▶ [ASSIGNMENT] Restate all entries word for word, minus pictures.

Stored dataset items
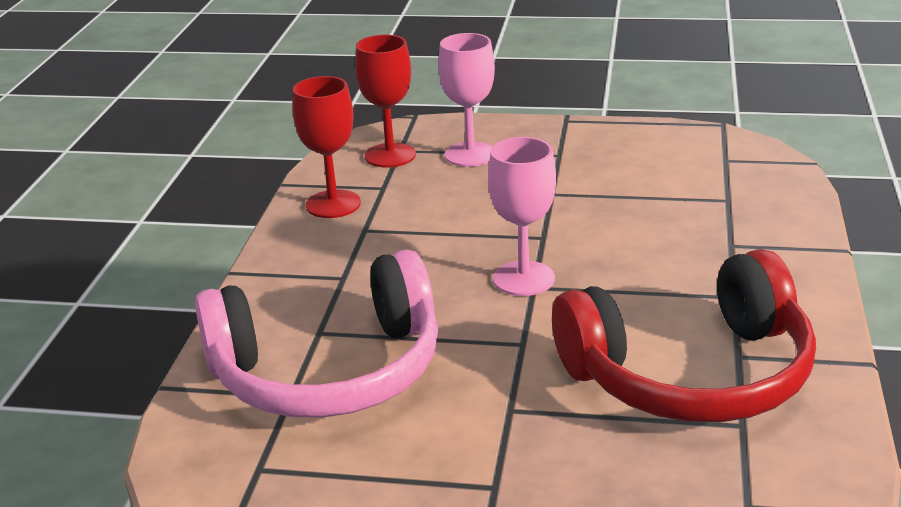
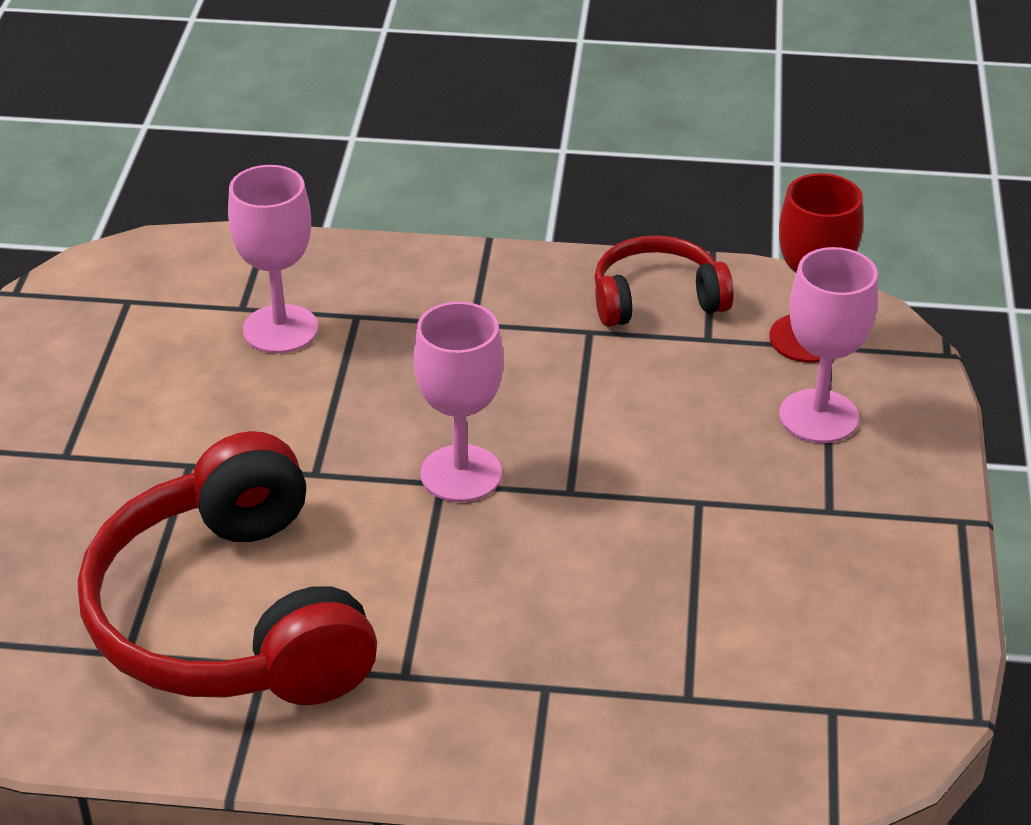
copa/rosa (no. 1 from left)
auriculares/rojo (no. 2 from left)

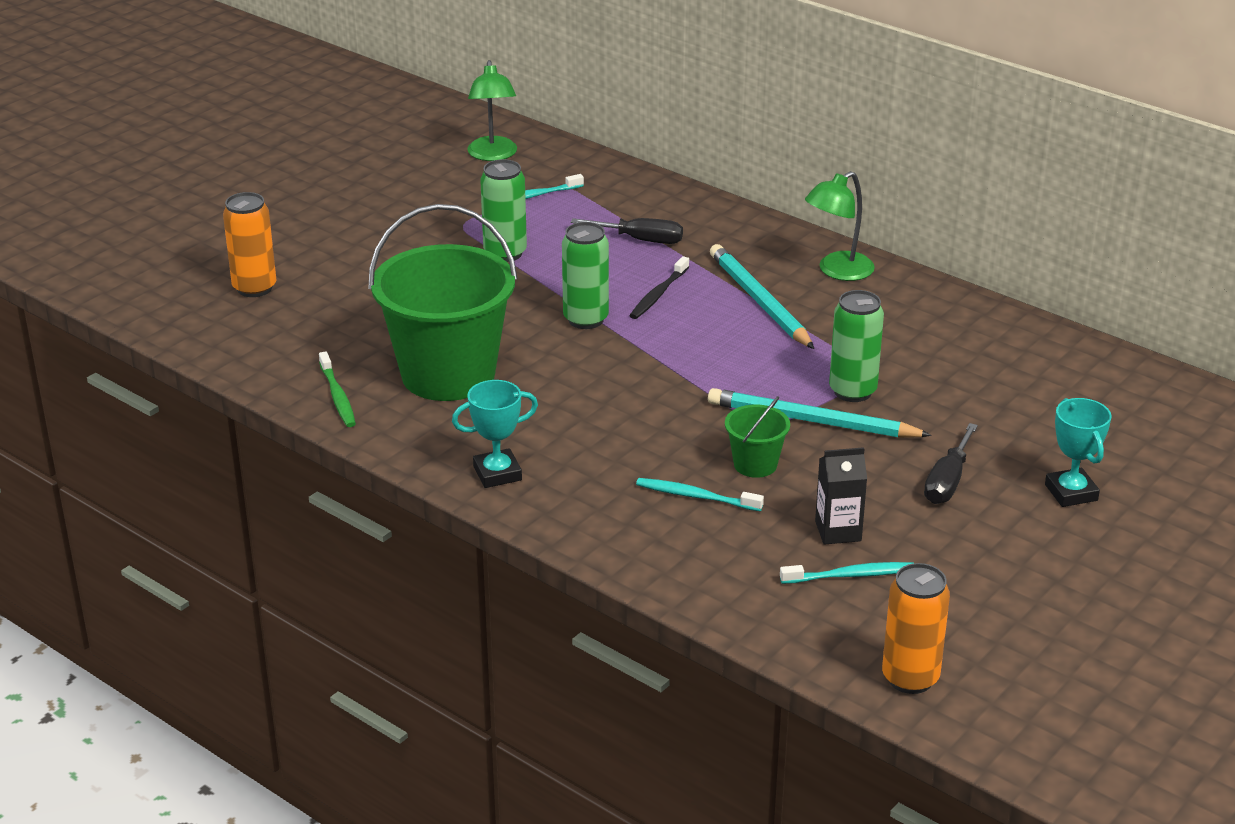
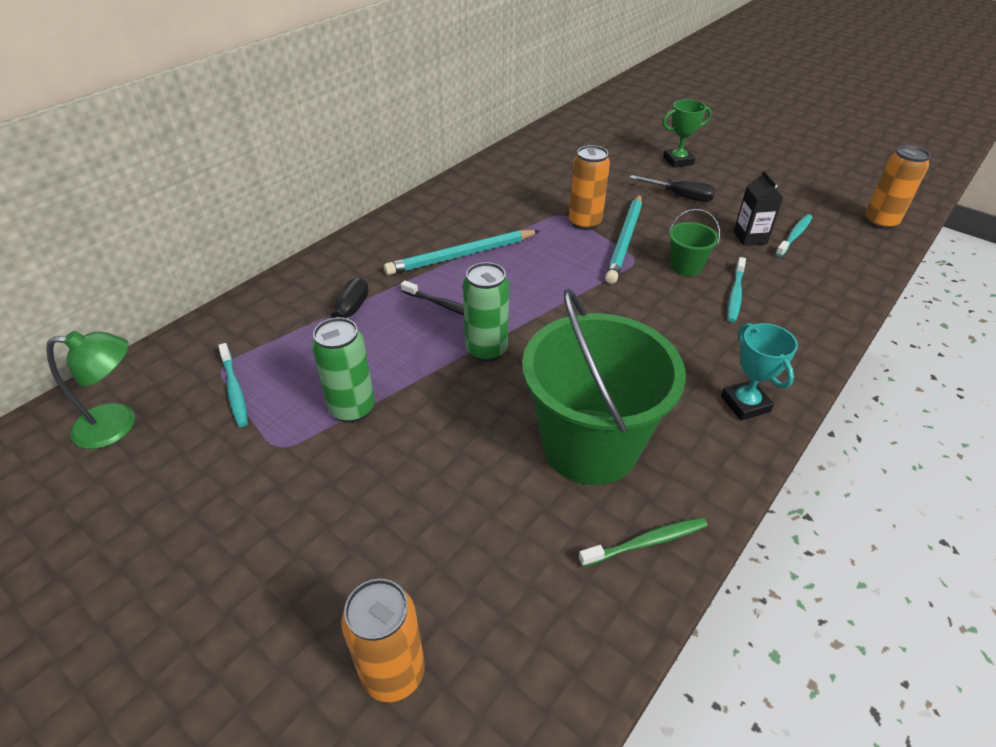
lata/naranja (no. 2 from left)
trofeo/verde
cepillo de dientes/turquesa (no. 3 from left)
lámpara/verde (no. 2 from left in the first image)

▶ [ANSWER TO THE EXERCISE]
copa/rosa (no. 1 from left)
auriculares/rojo (no. 2 from left)

lata/naranja (no. 2 from left)
trofeo/verde
cepillo de dientes/turquesa (no. 3 from left)
lámpara/verde (no. 2 from left in the first image)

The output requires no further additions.